BEGIN Stored data
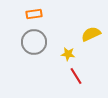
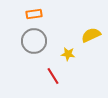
yellow semicircle: moved 1 px down
gray circle: moved 1 px up
red line: moved 23 px left
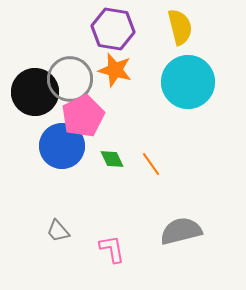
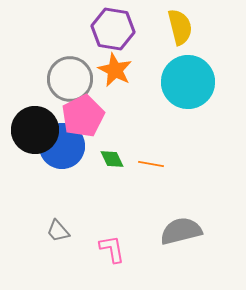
orange star: rotated 12 degrees clockwise
black circle: moved 38 px down
orange line: rotated 45 degrees counterclockwise
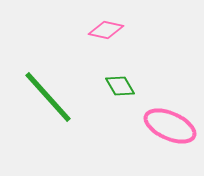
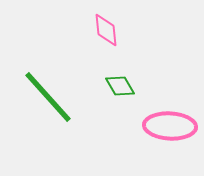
pink diamond: rotated 72 degrees clockwise
pink ellipse: rotated 21 degrees counterclockwise
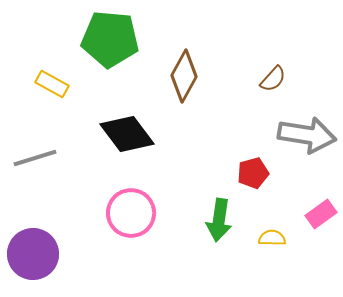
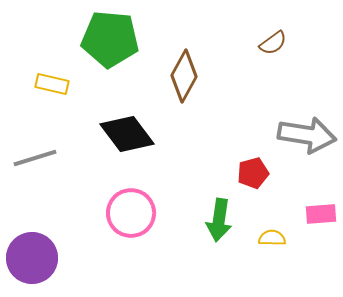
brown semicircle: moved 36 px up; rotated 12 degrees clockwise
yellow rectangle: rotated 16 degrees counterclockwise
pink rectangle: rotated 32 degrees clockwise
purple circle: moved 1 px left, 4 px down
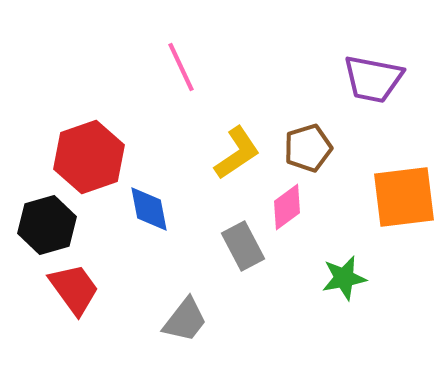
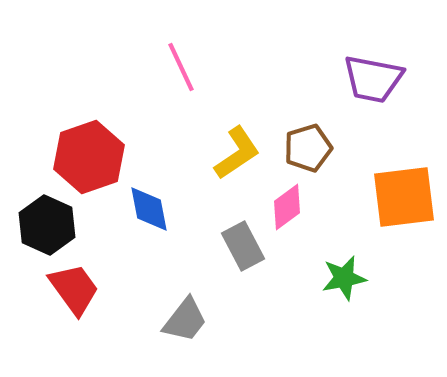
black hexagon: rotated 20 degrees counterclockwise
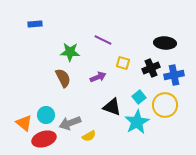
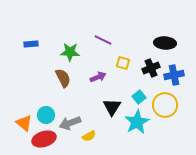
blue rectangle: moved 4 px left, 20 px down
black triangle: rotated 42 degrees clockwise
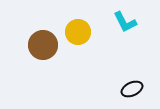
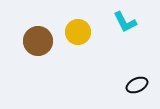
brown circle: moved 5 px left, 4 px up
black ellipse: moved 5 px right, 4 px up
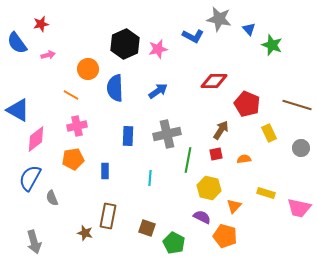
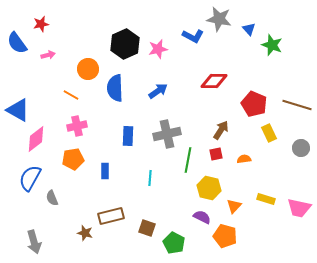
red pentagon at (247, 104): moved 7 px right
yellow rectangle at (266, 193): moved 6 px down
brown rectangle at (108, 216): moved 3 px right; rotated 65 degrees clockwise
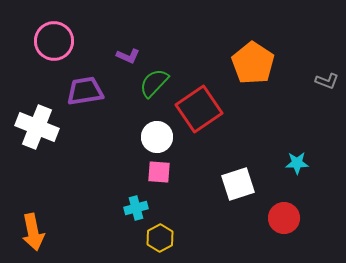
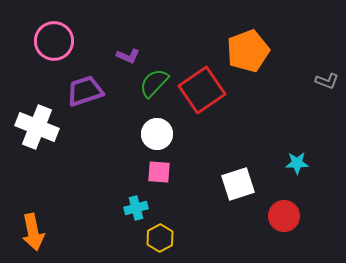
orange pentagon: moved 5 px left, 12 px up; rotated 18 degrees clockwise
purple trapezoid: rotated 9 degrees counterclockwise
red square: moved 3 px right, 19 px up
white circle: moved 3 px up
red circle: moved 2 px up
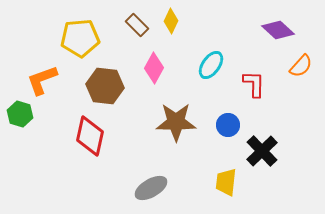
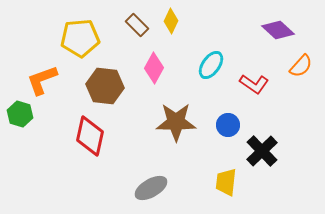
red L-shape: rotated 124 degrees clockwise
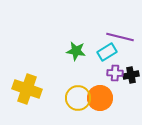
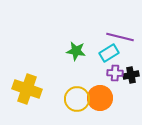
cyan rectangle: moved 2 px right, 1 px down
yellow circle: moved 1 px left, 1 px down
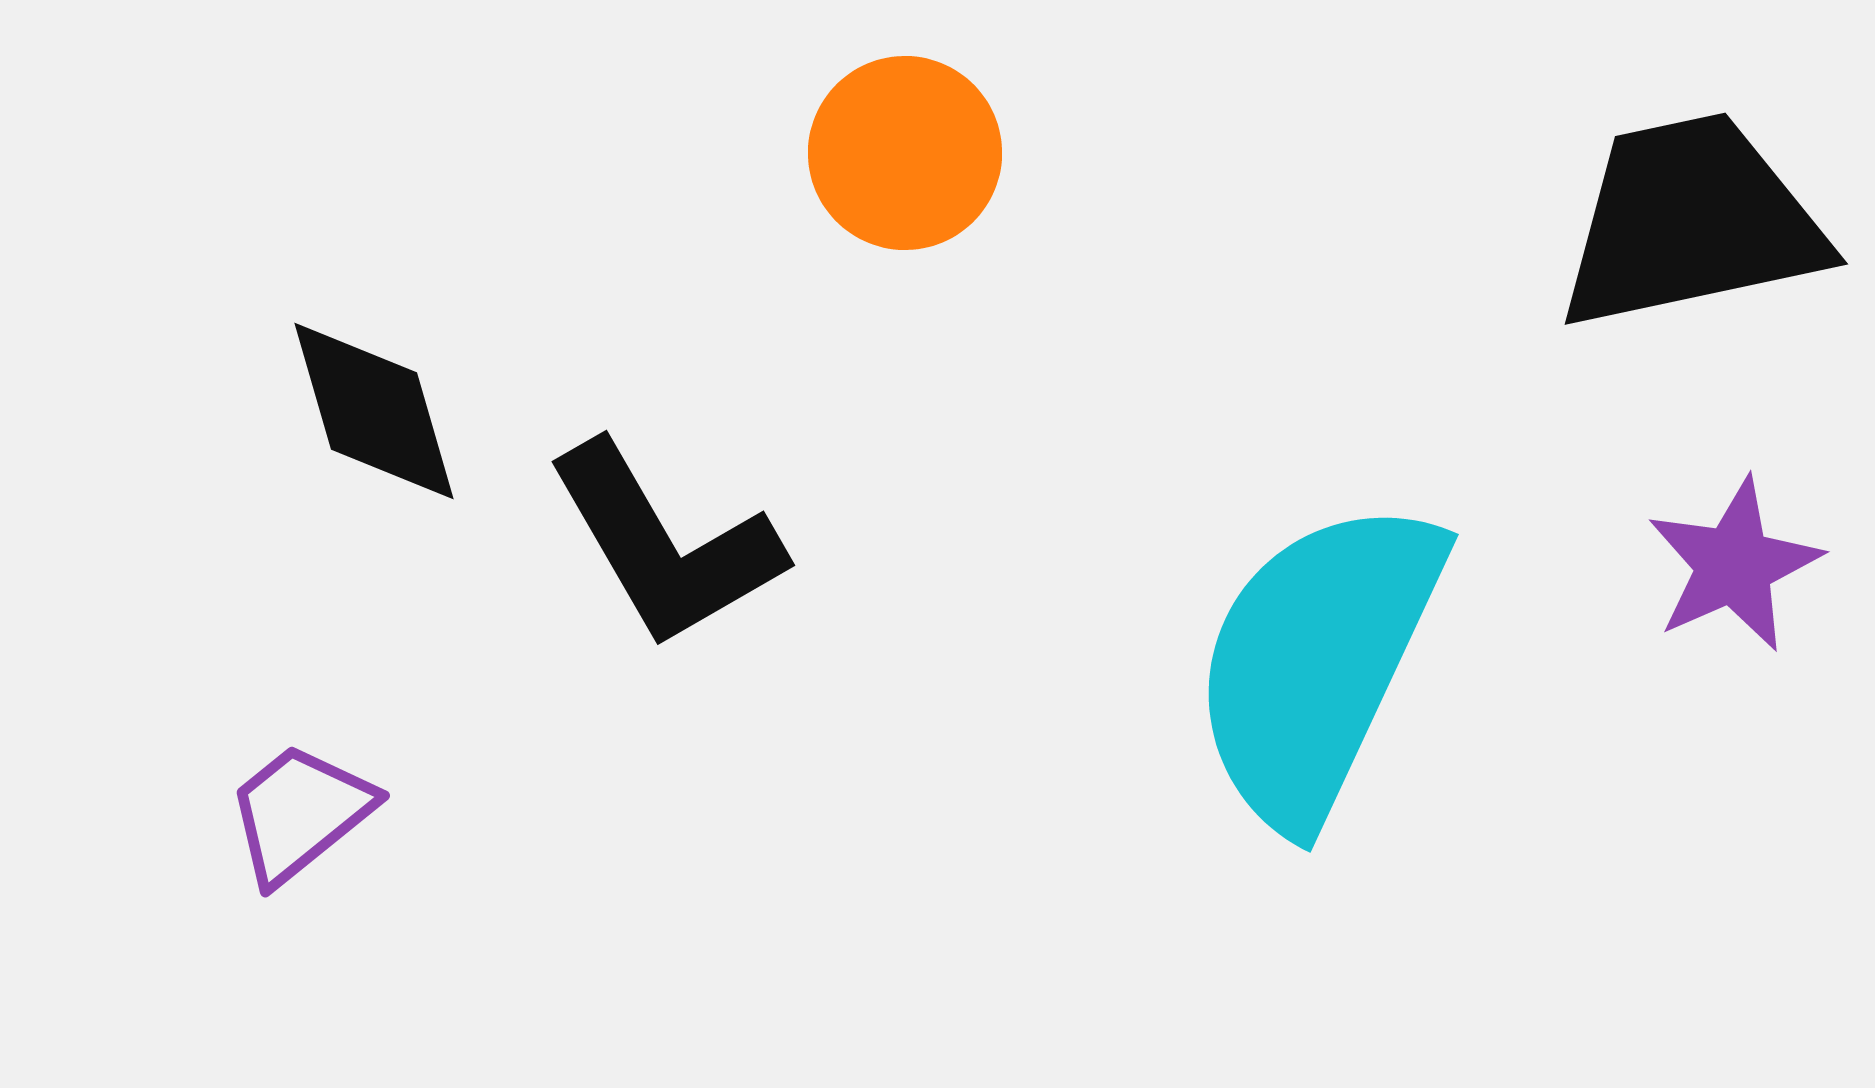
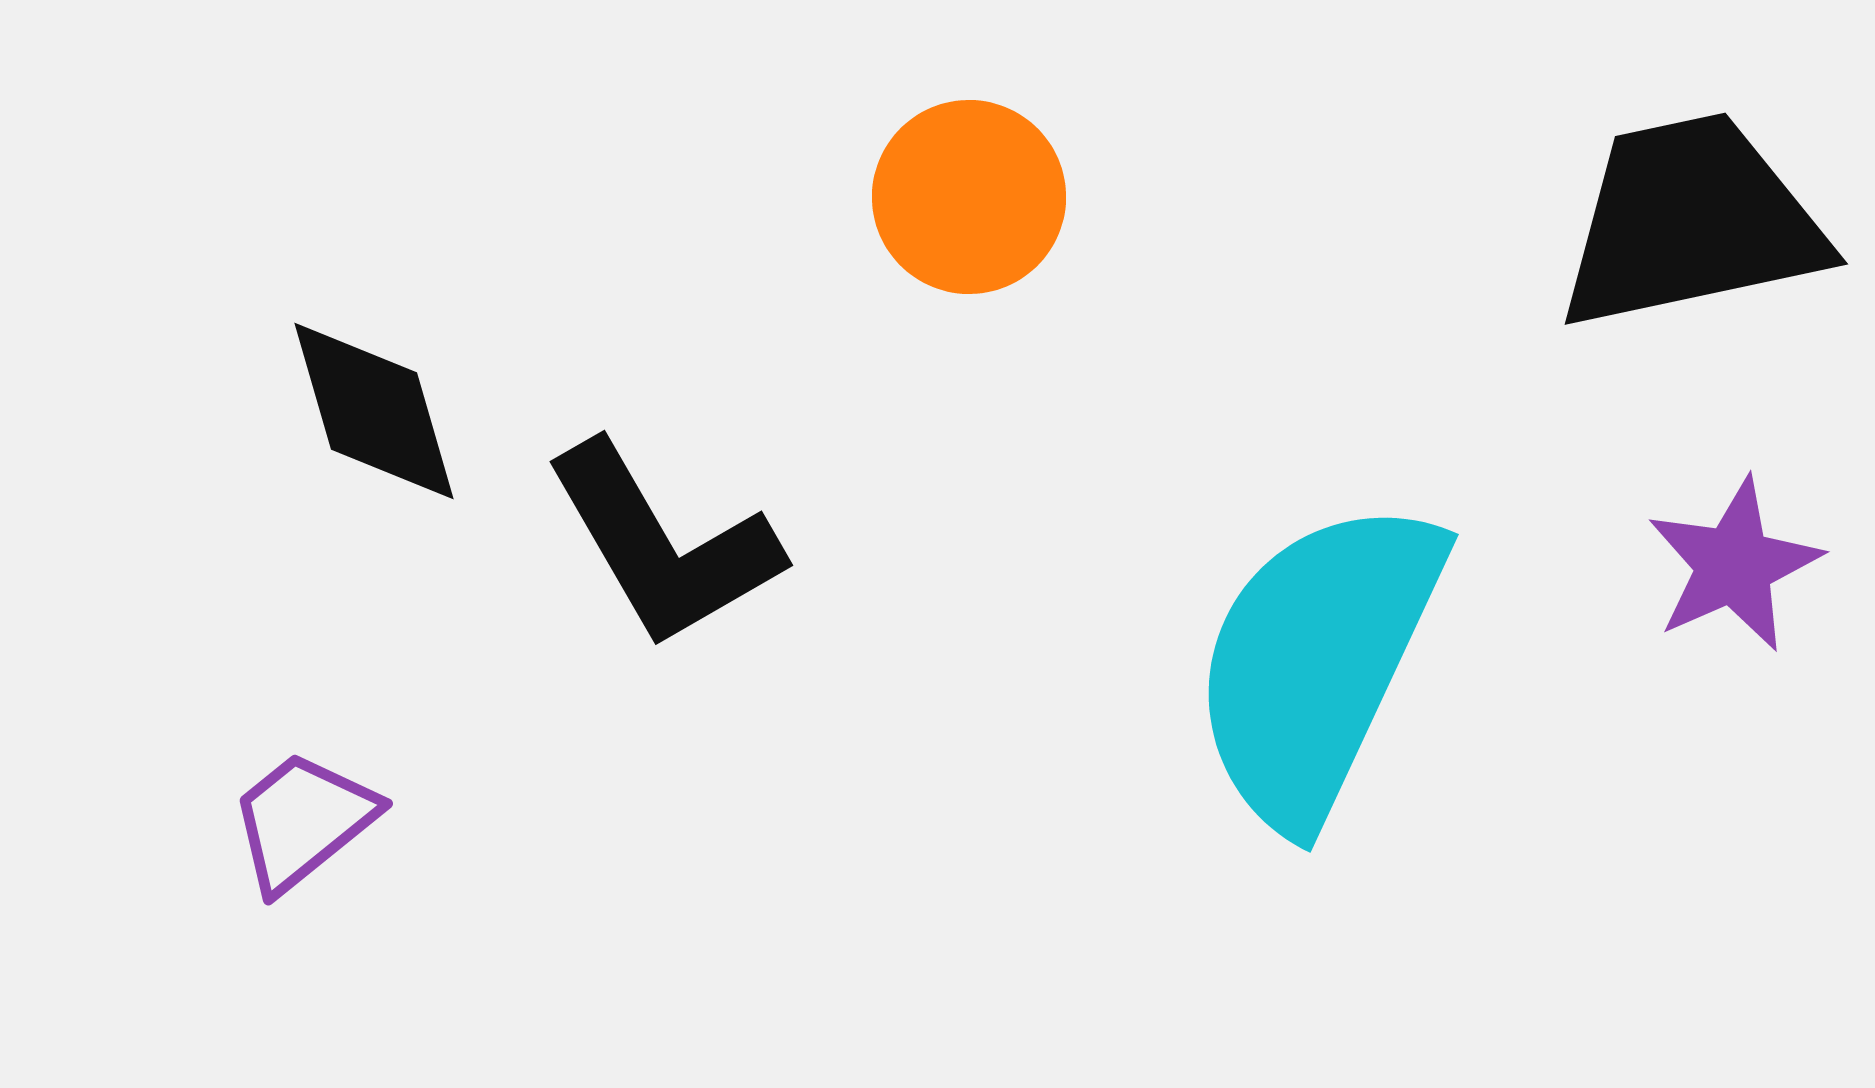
orange circle: moved 64 px right, 44 px down
black L-shape: moved 2 px left
purple trapezoid: moved 3 px right, 8 px down
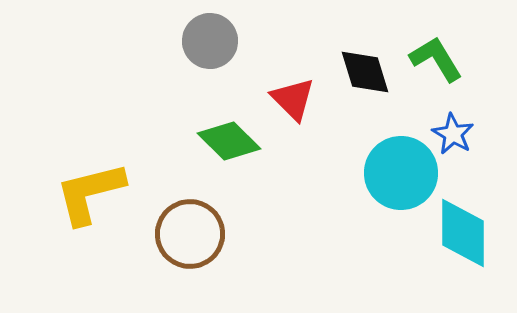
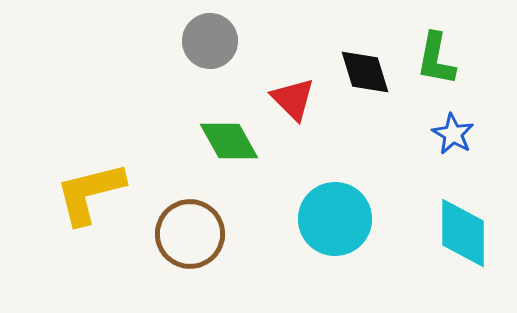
green L-shape: rotated 138 degrees counterclockwise
green diamond: rotated 16 degrees clockwise
cyan circle: moved 66 px left, 46 px down
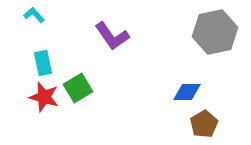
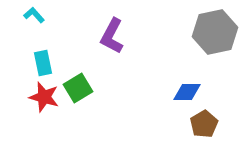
purple L-shape: rotated 63 degrees clockwise
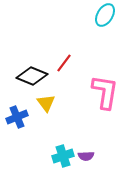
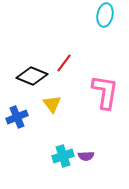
cyan ellipse: rotated 20 degrees counterclockwise
yellow triangle: moved 6 px right, 1 px down
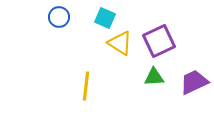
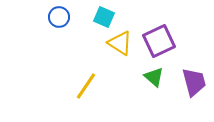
cyan square: moved 1 px left, 1 px up
green triangle: rotated 45 degrees clockwise
purple trapezoid: rotated 100 degrees clockwise
yellow line: rotated 28 degrees clockwise
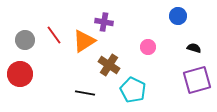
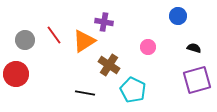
red circle: moved 4 px left
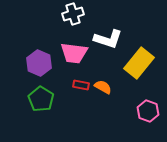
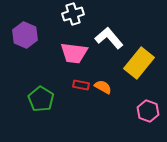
white L-shape: moved 1 px right, 1 px up; rotated 148 degrees counterclockwise
purple hexagon: moved 14 px left, 28 px up
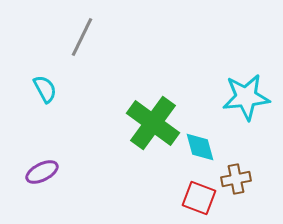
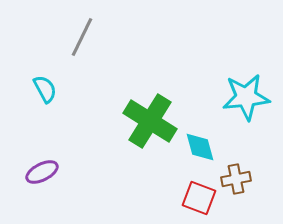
green cross: moved 3 px left, 2 px up; rotated 4 degrees counterclockwise
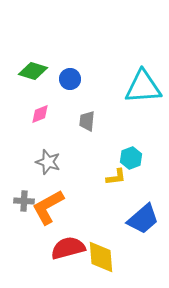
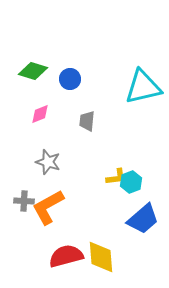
cyan triangle: rotated 9 degrees counterclockwise
cyan hexagon: moved 24 px down
red semicircle: moved 2 px left, 8 px down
END Stored data
• Assignment: The answer must be an exact restatement of all the records, with no pictures included.

• Answer section:
yellow semicircle: moved 1 px down
gray circle: moved 1 px up
red line: moved 23 px left
orange star: rotated 12 degrees clockwise
black circle: moved 38 px down
orange line: rotated 45 degrees counterclockwise
pink diamond: rotated 72 degrees clockwise
pink ellipse: rotated 21 degrees counterclockwise
brown semicircle: moved 36 px up; rotated 12 degrees clockwise
yellow rectangle: rotated 16 degrees counterclockwise
pink rectangle: rotated 32 degrees clockwise
purple circle: moved 1 px left, 4 px down
black hexagon: rotated 20 degrees counterclockwise
blue rectangle: moved 4 px left, 20 px down
black triangle: rotated 42 degrees clockwise
brown circle: moved 5 px left, 4 px up
black ellipse: moved 5 px right, 4 px up
red pentagon at (247, 104): moved 7 px right
yellow rectangle at (266, 193): moved 6 px down
brown rectangle at (108, 216): moved 3 px right; rotated 65 degrees clockwise
orange pentagon: moved 5 px left, 12 px up; rotated 18 degrees clockwise
purple trapezoid: rotated 9 degrees counterclockwise
red square: moved 3 px right, 19 px up
white circle: moved 3 px up
red circle: moved 2 px up
red L-shape: rotated 124 degrees clockwise
cyan rectangle: moved 2 px right, 1 px down
yellow circle: moved 1 px left, 1 px down
orange circle: moved 64 px right, 44 px down
black L-shape: moved 2 px left
purple trapezoid: moved 3 px right, 8 px down
green L-shape: rotated 138 degrees counterclockwise
green diamond: rotated 16 degrees clockwise
cyan circle: moved 66 px left, 46 px down
purple L-shape: rotated 63 degrees clockwise
cyan ellipse: rotated 20 degrees counterclockwise
yellow triangle: moved 6 px right, 1 px down
cyan square: moved 1 px left, 1 px up
green triangle: rotated 45 degrees clockwise
purple trapezoid: rotated 100 degrees clockwise
yellow line: rotated 28 degrees clockwise
red circle: moved 4 px left
white L-shape: moved 1 px right, 1 px up; rotated 148 degrees counterclockwise
purple hexagon: moved 14 px left, 28 px up
green cross: moved 3 px left, 2 px up; rotated 4 degrees counterclockwise
cyan triangle: rotated 9 degrees counterclockwise
cyan hexagon: moved 24 px down
red semicircle: moved 2 px left, 8 px down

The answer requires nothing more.